The problem: Beginning with the line containing "(605, 227) = (492, 177): purple" and going on through the line containing "(424, 291) = (429, 293): black", the lines below are to be returned exactly, pictures excluded and nothing added.

☆ ☆ ☆ ☆

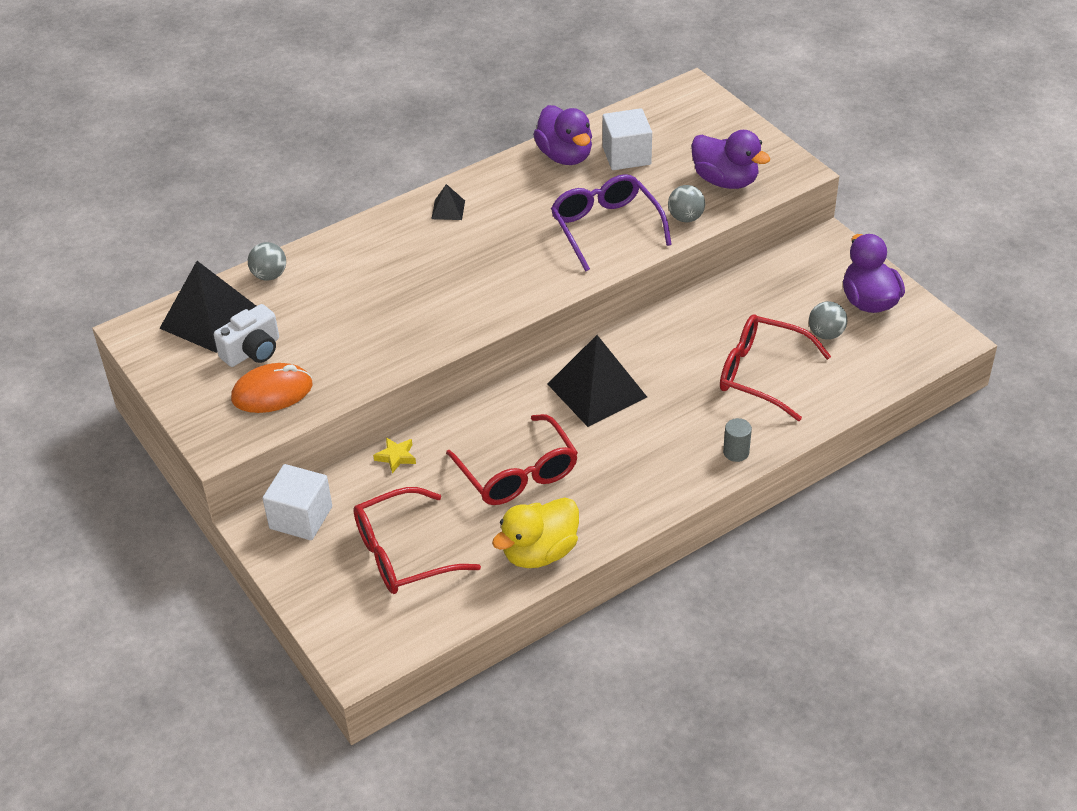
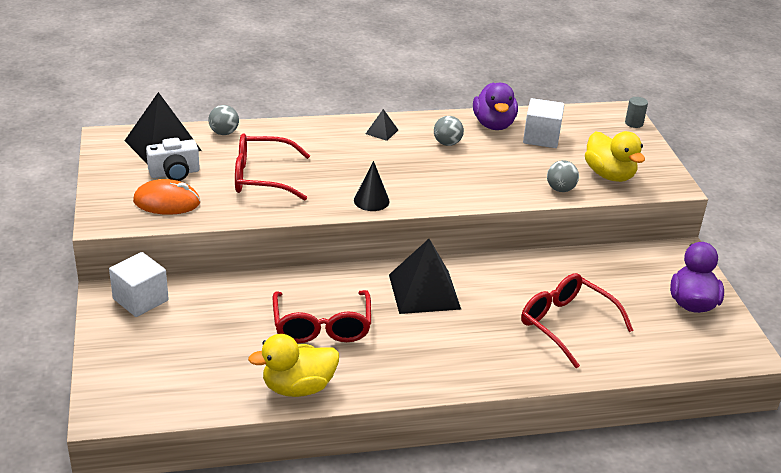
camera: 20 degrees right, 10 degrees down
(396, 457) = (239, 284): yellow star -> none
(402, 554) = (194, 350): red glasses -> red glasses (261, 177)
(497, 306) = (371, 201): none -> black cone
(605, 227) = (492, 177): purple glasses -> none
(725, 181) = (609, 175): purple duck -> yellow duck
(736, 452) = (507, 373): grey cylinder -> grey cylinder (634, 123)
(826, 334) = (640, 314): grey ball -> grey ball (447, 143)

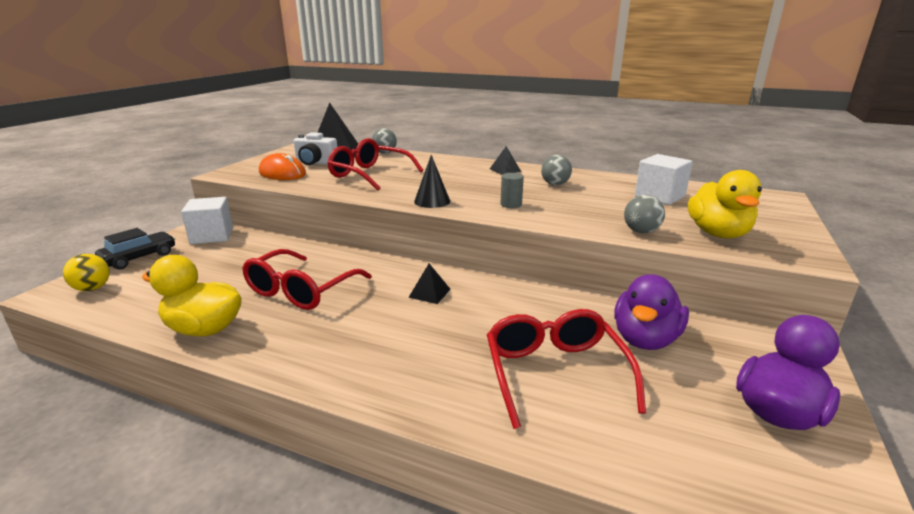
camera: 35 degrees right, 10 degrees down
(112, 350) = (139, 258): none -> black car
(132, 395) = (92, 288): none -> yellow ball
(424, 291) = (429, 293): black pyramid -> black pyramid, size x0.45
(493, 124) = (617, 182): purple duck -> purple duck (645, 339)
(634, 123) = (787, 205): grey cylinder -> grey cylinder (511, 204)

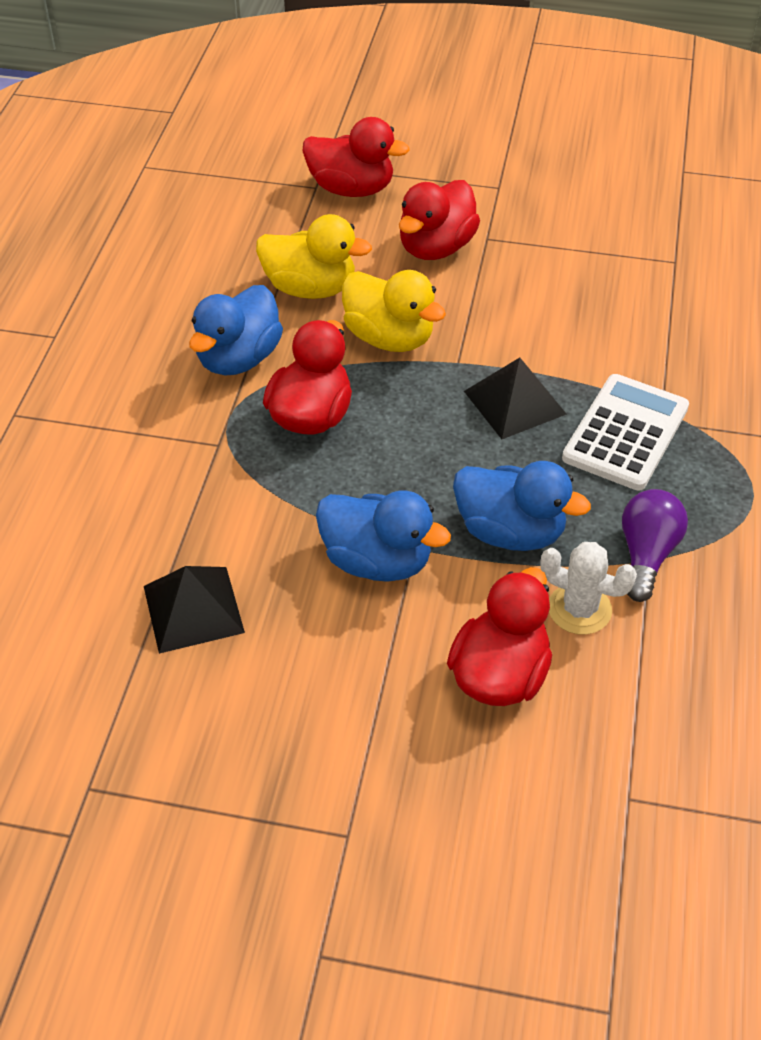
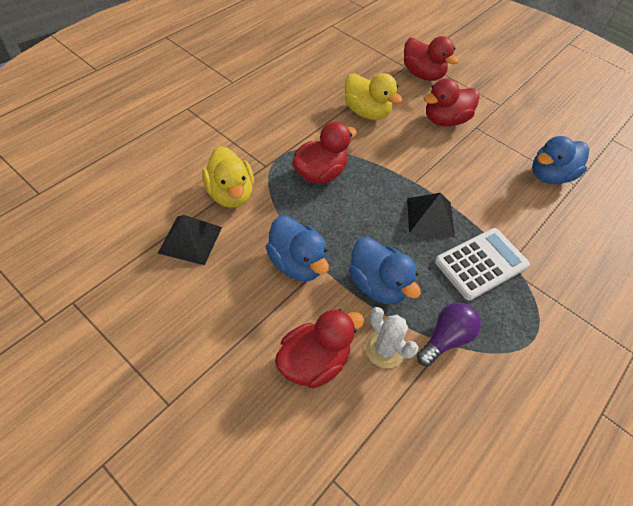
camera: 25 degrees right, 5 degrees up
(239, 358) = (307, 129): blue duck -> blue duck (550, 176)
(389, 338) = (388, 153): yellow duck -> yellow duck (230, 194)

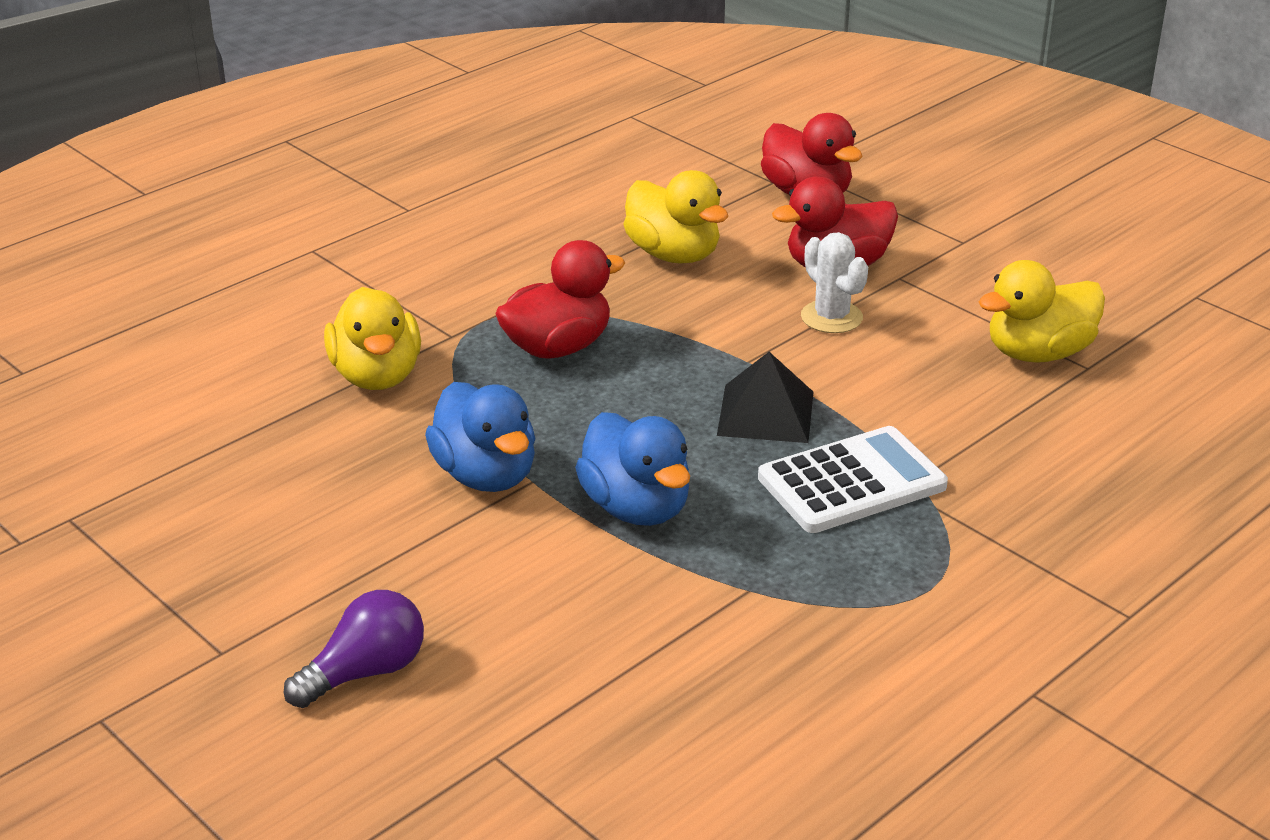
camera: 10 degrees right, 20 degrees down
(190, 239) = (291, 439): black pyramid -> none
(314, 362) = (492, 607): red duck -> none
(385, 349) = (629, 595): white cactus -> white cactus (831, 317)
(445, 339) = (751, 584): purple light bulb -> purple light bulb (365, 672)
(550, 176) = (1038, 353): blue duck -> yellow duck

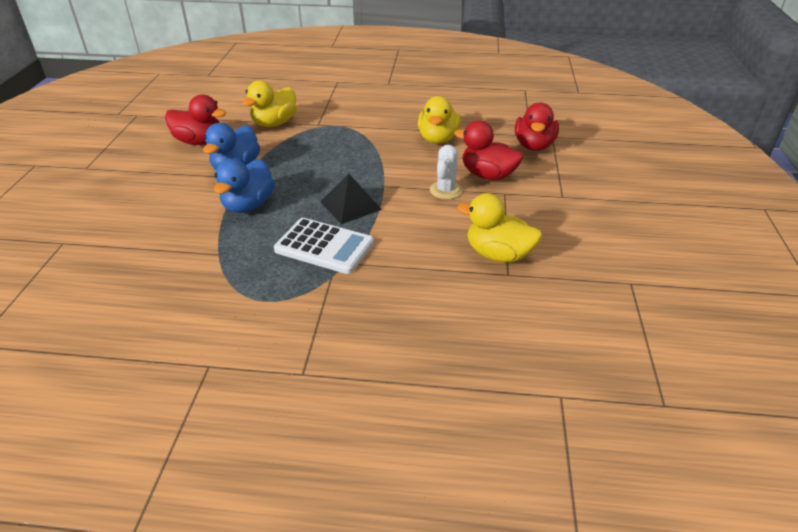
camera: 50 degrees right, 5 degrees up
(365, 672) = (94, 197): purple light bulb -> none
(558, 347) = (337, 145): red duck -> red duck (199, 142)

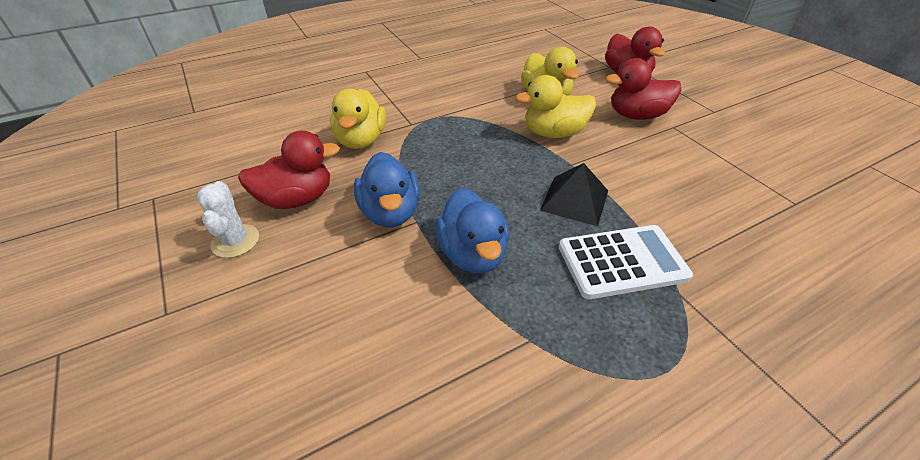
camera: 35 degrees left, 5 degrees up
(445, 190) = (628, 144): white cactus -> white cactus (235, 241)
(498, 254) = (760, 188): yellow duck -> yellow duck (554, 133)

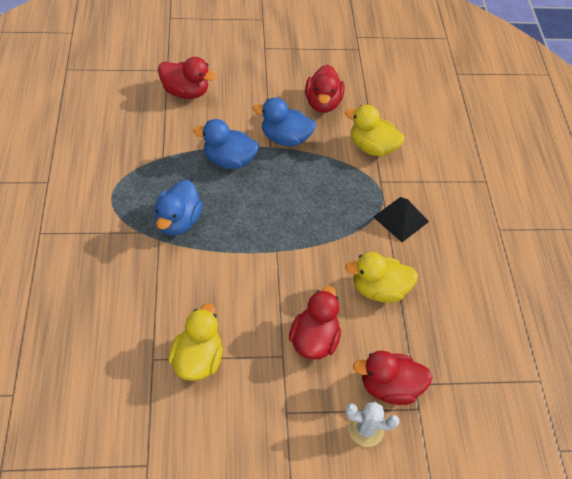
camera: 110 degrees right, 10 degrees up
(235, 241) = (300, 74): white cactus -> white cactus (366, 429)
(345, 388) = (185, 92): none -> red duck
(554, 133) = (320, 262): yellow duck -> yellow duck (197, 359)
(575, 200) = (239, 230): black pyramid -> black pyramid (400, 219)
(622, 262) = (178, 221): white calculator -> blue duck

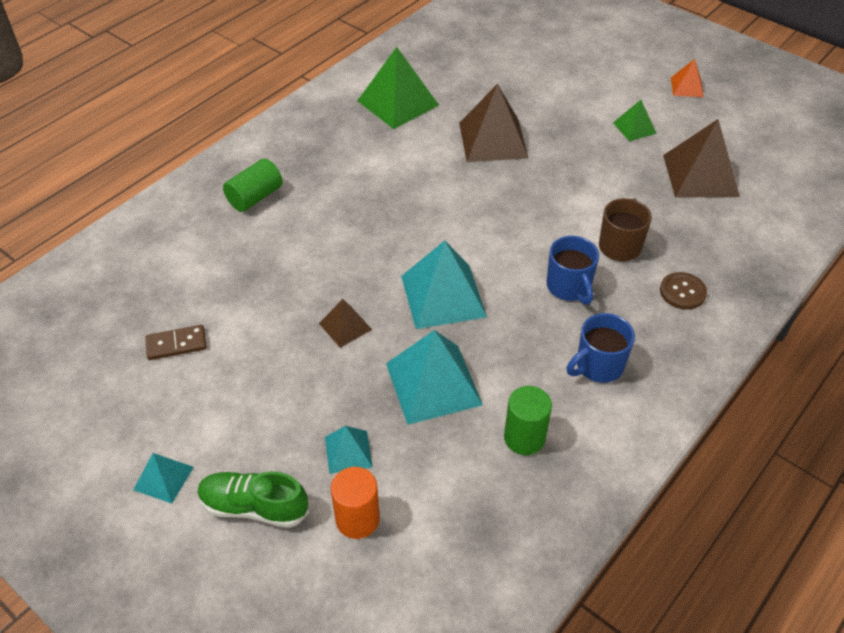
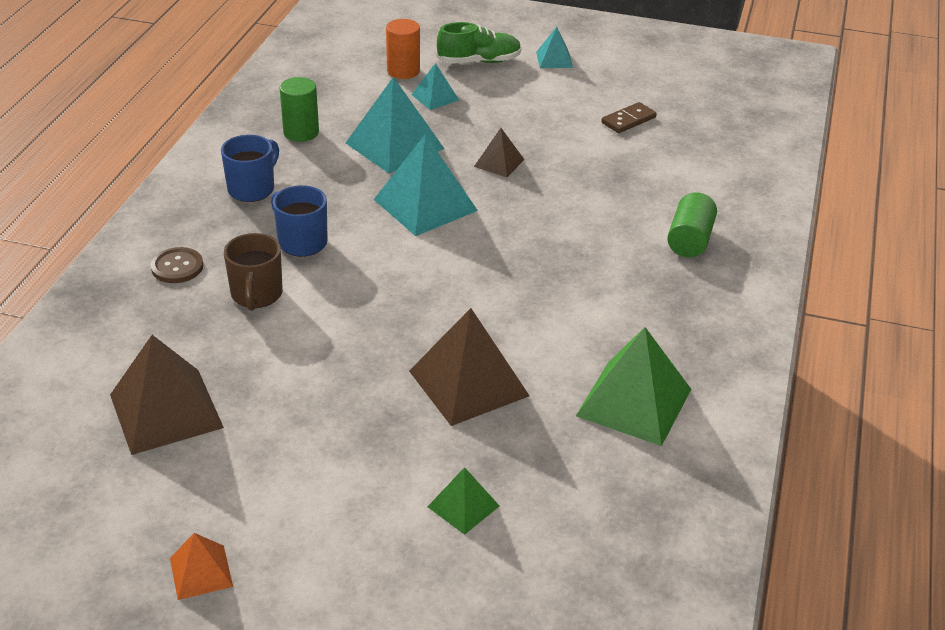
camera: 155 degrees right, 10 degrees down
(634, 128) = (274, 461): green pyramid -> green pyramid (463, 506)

☆ ☆ ☆ ☆

Solution to the problem:
(605, 227) = (492, 177): purple glasses -> none
(725, 181) = (609, 175): purple duck -> yellow duck
(736, 452) = (507, 373): grey cylinder -> grey cylinder (634, 123)
(826, 334) = (640, 314): grey ball -> grey ball (447, 143)

camera: 35 degrees right, 10 degrees down
(112, 350) = (139, 258): none -> black car
(132, 395) = (92, 288): none -> yellow ball
(424, 291) = (429, 293): black pyramid -> black pyramid, size x0.45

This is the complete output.